* Your assignment *
Wherever an image appears in the records, exclude it, and reproduce everything else exactly.

* Data to process *
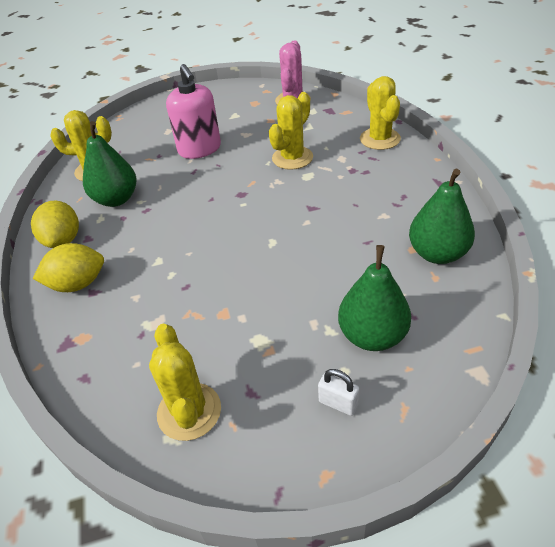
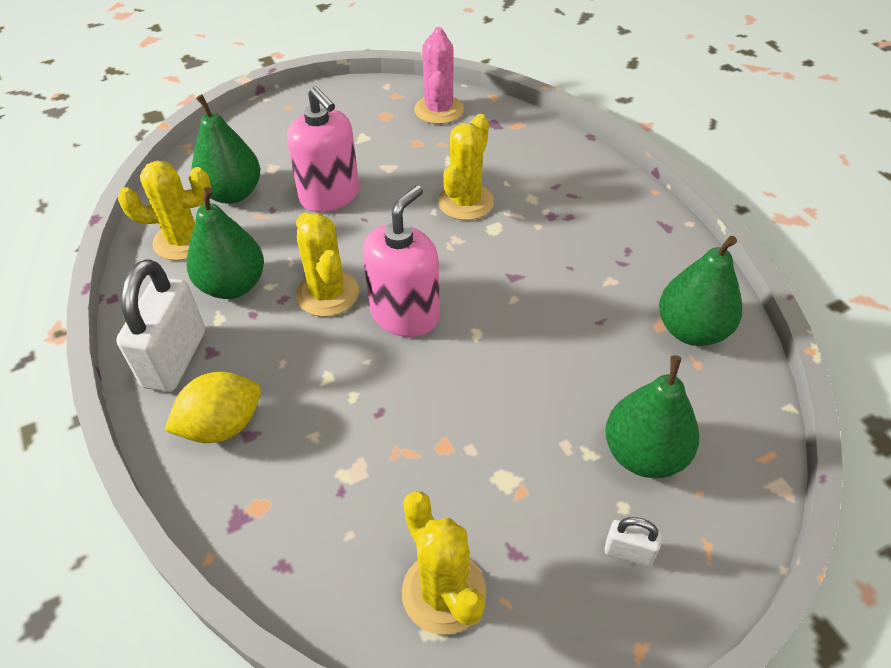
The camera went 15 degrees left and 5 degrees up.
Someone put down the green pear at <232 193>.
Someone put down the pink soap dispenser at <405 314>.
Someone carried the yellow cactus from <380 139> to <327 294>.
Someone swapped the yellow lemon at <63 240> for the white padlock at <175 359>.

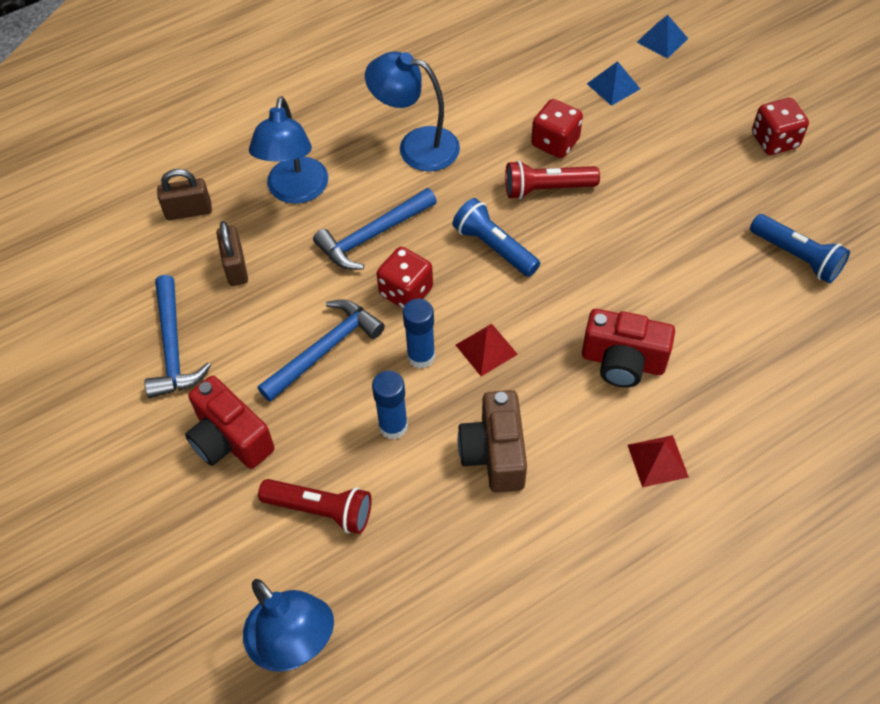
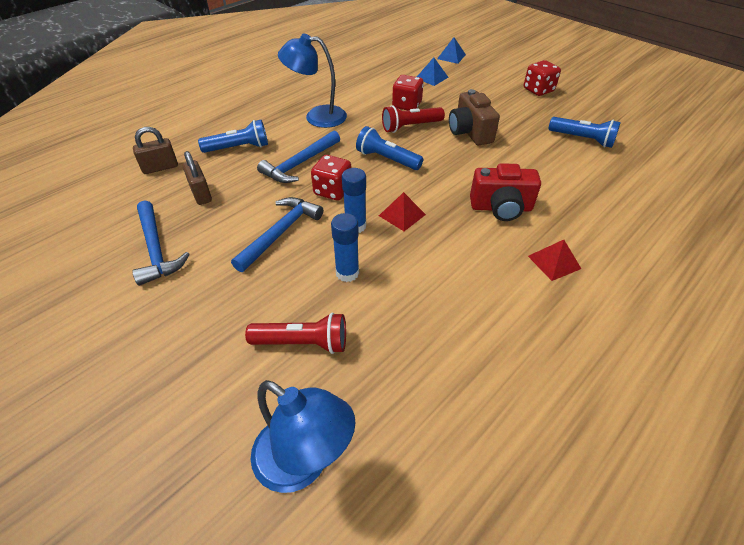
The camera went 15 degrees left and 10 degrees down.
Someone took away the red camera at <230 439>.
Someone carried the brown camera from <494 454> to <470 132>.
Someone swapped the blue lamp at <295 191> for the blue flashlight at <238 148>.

* Your solution *
The camera went 15 degrees left and 5 degrees up.
Someone put down the green pear at <232 193>.
Someone put down the pink soap dispenser at <405 314>.
Someone carried the yellow cactus from <380 139> to <327 294>.
Someone swapped the yellow lemon at <63 240> for the white padlock at <175 359>.

The camera went 15 degrees left and 10 degrees down.
Someone took away the red camera at <230 439>.
Someone carried the brown camera from <494 454> to <470 132>.
Someone swapped the blue lamp at <295 191> for the blue flashlight at <238 148>.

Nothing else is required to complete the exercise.